About this task
The full set of entries is to be printed exactly, with pictures excluded.

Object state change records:
--- START ---
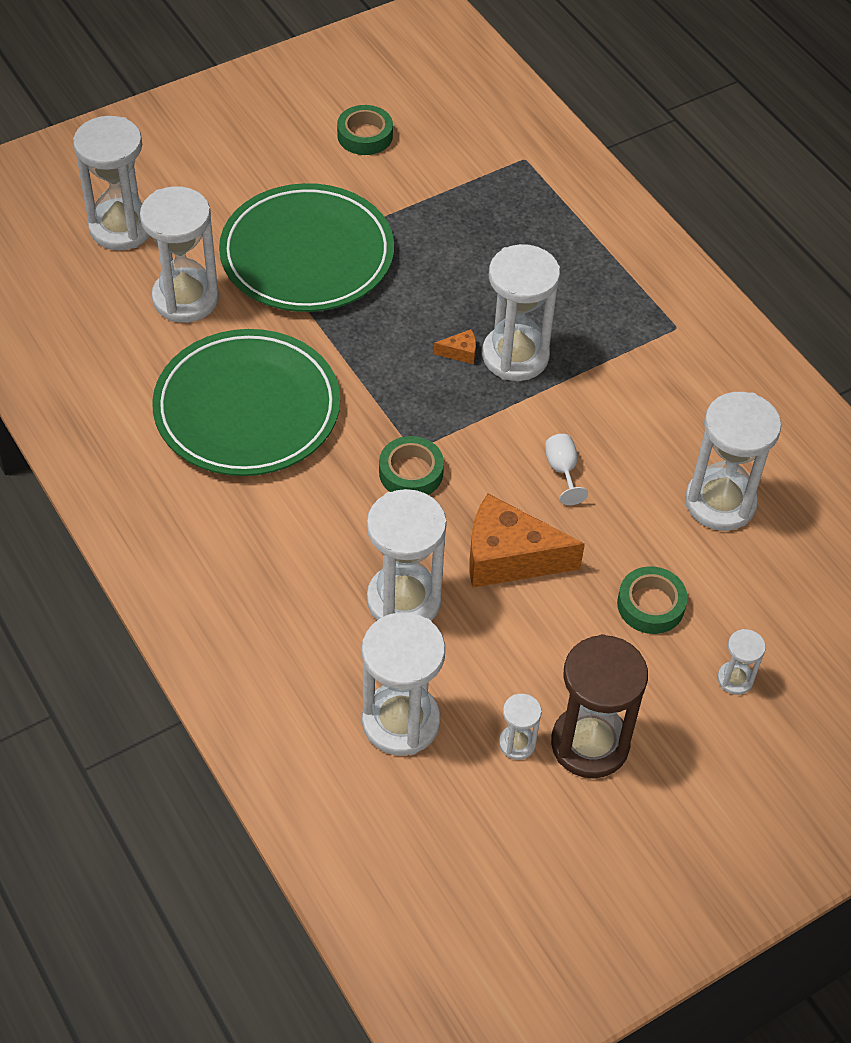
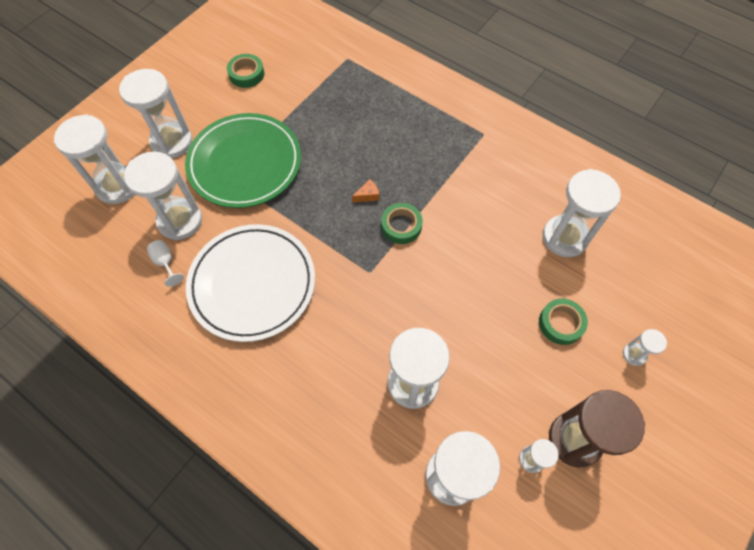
camera: 20 degrees left, 10 degrees up
green plate [152,329,340,476] -> white plate [186,224,315,342]
green tape [379,436,444,495] -> green tape moved to [381,203,423,244]
orange cheese [470,494,585,588] -> none
white hourglass [482,244,560,381] -> white hourglass moved to [119,69,192,158]
white goblet [545,434,588,505] -> white goblet moved to [147,240,184,287]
--- END ---
Exercise solution
camera: 20 degrees left, 10 degrees up
green plate [152,329,340,476] -> white plate [186,224,315,342]
green tape [379,436,444,495] -> green tape moved to [381,203,423,244]
orange cheese [470,494,585,588] -> none
white hourglass [482,244,560,381] -> white hourglass moved to [119,69,192,158]
white goblet [545,434,588,505] -> white goblet moved to [147,240,184,287]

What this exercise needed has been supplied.